(Coordinate-based change listings)
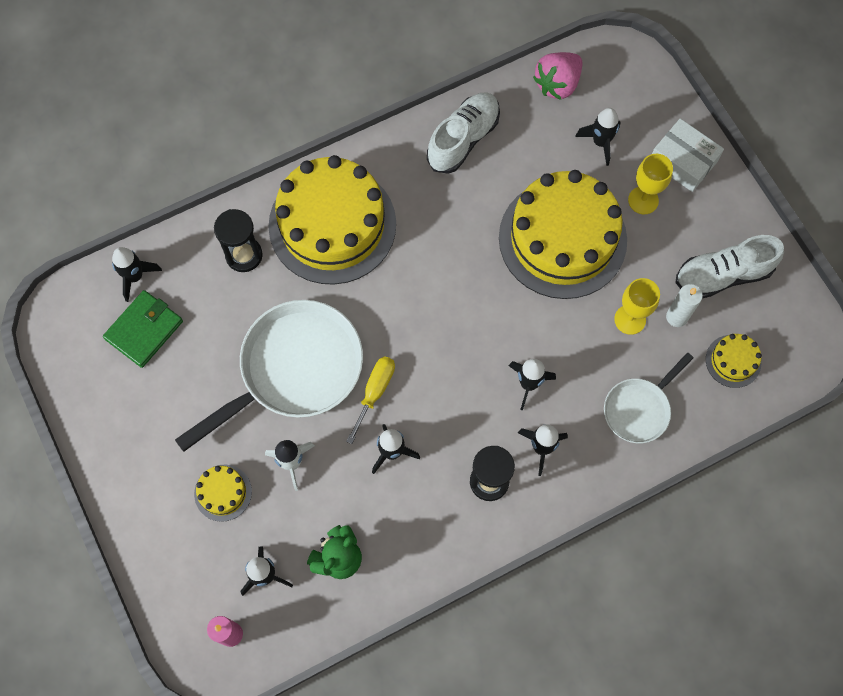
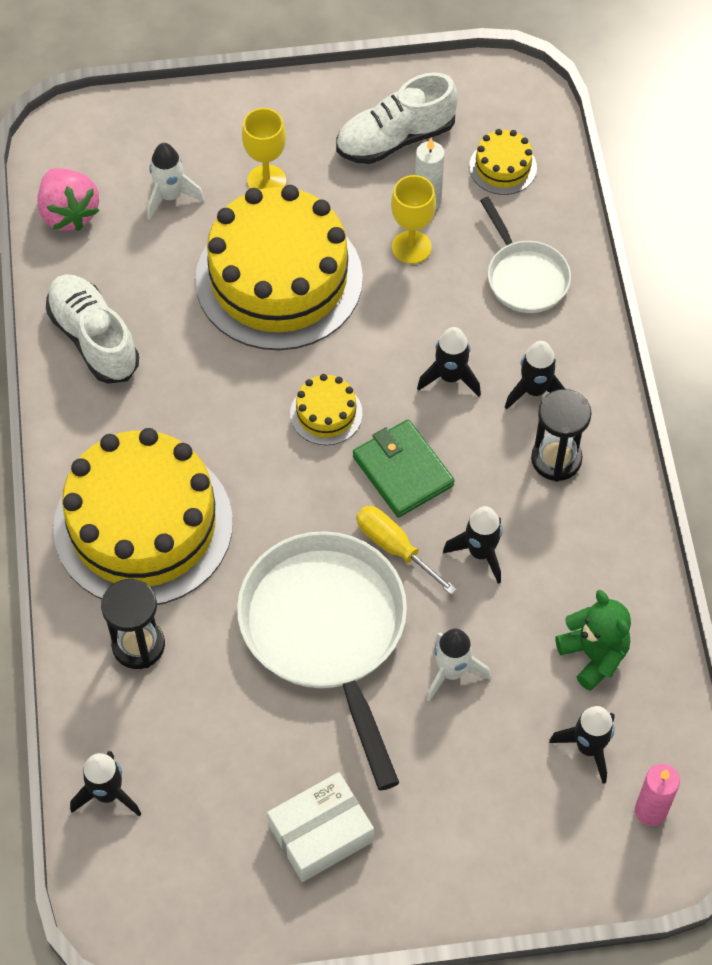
camera: 70 degrees left, 10 degrees down
green wallet [103,290,183,368] -> green wallet moved to [353,420,455,518]
yellow cake [194,465,252,522] -> yellow cake moved to [290,374,363,445]
black rocket [575,108,621,166] -> white rocket [147,143,205,220]
white box [652,119,724,192] -> white box moved to [267,772,374,882]
white shoe [676,235,784,298] -> white shoe turned 60 degrees clockwise [336,73,458,164]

• **Task statement**
The word "moved" appears on some lines of the data above; say how many such lines there are, with nothing else.

• **Exercise solution**
3